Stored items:
'''
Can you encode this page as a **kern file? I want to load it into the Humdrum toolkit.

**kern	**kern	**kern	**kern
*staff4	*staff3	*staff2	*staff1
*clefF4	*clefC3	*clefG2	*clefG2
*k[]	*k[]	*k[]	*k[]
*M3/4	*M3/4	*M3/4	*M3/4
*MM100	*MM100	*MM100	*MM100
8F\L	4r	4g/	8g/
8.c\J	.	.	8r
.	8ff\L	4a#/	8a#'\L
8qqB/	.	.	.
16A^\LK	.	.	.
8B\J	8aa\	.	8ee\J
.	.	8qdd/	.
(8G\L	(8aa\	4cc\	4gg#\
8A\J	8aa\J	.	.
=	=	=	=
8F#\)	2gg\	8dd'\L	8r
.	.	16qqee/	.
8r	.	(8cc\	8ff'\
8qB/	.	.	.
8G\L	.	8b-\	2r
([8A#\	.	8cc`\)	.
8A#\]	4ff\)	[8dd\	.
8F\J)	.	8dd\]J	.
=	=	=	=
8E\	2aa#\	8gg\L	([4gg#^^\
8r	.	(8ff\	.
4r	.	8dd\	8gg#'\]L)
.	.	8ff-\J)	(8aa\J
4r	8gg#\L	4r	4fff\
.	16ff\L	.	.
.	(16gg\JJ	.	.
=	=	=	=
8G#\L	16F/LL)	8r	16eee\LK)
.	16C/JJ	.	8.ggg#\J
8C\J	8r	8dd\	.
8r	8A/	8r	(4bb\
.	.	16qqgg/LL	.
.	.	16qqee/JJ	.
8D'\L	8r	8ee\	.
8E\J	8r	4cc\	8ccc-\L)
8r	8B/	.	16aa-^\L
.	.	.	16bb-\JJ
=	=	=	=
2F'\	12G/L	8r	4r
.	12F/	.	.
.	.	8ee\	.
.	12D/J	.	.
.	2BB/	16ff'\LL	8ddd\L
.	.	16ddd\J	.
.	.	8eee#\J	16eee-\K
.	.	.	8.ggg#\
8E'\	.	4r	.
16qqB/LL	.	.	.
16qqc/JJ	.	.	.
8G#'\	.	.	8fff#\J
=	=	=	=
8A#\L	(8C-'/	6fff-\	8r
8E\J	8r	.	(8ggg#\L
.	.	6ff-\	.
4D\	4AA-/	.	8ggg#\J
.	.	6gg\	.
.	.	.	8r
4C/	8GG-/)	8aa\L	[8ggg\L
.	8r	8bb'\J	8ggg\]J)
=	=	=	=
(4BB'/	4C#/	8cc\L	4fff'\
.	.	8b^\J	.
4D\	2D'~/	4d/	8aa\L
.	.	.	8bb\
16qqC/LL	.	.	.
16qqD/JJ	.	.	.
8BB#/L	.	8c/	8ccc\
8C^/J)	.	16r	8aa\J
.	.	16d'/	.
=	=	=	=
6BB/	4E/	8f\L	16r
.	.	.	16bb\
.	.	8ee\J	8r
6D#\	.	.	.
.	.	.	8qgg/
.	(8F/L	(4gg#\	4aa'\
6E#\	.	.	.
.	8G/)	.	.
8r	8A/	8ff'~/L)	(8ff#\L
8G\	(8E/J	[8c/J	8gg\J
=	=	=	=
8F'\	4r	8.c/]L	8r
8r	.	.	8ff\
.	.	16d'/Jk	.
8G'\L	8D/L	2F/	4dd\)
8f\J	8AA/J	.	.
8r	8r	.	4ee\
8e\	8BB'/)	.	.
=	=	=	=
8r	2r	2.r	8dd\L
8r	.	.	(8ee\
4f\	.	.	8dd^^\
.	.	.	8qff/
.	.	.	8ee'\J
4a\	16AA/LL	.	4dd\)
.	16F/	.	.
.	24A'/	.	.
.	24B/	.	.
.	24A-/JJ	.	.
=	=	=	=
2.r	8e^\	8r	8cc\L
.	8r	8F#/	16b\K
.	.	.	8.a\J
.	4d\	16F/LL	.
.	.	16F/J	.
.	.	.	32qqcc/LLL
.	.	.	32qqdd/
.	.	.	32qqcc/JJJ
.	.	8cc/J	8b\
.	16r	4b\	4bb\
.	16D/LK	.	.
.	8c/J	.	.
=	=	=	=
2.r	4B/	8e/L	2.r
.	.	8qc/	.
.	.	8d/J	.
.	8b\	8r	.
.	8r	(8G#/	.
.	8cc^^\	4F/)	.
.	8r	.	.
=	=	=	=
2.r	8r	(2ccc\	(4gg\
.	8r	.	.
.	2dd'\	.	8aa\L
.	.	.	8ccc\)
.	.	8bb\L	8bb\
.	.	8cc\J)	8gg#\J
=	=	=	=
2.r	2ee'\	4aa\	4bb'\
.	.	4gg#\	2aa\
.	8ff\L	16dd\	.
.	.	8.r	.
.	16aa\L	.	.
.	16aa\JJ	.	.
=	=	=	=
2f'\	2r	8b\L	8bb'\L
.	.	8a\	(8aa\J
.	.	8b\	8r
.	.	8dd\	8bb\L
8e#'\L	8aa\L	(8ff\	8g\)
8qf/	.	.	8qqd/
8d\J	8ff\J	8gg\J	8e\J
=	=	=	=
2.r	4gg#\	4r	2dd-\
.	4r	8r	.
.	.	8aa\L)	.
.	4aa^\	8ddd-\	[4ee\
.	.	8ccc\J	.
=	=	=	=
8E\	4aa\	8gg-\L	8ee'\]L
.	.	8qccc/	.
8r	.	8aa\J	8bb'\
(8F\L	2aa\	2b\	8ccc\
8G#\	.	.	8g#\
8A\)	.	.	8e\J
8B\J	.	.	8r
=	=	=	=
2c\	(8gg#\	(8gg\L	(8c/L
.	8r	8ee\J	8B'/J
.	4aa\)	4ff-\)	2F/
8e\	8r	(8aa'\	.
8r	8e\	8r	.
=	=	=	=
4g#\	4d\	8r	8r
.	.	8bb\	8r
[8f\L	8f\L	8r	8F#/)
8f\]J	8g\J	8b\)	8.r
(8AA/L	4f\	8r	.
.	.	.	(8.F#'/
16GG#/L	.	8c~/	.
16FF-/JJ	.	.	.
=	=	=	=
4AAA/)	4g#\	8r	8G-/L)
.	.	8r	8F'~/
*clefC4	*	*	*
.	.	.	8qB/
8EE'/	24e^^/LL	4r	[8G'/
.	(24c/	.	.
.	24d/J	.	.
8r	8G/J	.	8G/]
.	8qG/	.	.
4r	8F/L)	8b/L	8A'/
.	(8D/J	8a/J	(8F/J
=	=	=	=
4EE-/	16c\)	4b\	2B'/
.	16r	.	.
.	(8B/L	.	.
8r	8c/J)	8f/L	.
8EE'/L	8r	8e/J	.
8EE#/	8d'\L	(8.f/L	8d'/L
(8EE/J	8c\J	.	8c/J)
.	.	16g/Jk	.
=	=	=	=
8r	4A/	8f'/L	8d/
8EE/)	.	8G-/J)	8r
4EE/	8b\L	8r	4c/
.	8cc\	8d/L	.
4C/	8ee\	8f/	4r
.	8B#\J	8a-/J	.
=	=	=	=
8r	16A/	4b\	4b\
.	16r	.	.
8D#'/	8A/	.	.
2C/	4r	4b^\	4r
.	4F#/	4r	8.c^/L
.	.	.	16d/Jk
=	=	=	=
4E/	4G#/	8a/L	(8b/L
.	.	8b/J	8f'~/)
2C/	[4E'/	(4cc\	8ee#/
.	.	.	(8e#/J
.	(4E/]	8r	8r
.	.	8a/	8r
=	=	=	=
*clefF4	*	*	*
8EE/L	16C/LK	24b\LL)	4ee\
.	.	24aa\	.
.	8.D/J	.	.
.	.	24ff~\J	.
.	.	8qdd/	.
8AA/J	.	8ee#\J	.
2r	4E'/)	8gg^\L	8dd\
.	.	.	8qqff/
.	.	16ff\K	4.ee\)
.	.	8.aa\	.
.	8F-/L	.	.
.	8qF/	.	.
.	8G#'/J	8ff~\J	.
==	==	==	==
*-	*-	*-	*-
'''
* **EXERCISE DIRECTIONS**
Count the lines in the items above that contain the string "kern", and reply with only that number.

* **OUTPUT OF THE EXERCISE**
2